Once you have read the records, output them exactly.
_ _ _ _
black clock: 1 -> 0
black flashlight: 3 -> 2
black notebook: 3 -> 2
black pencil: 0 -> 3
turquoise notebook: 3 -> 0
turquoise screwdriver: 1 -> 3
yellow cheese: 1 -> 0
_ _ _ _
**Output for this task:**
black clock: 1 -> 0
black flashlight: 3 -> 2
black notebook: 3 -> 2
black pencil: 0 -> 3
turquoise notebook: 3 -> 0
turquoise screwdriver: 1 -> 3
yellow cheese: 1 -> 0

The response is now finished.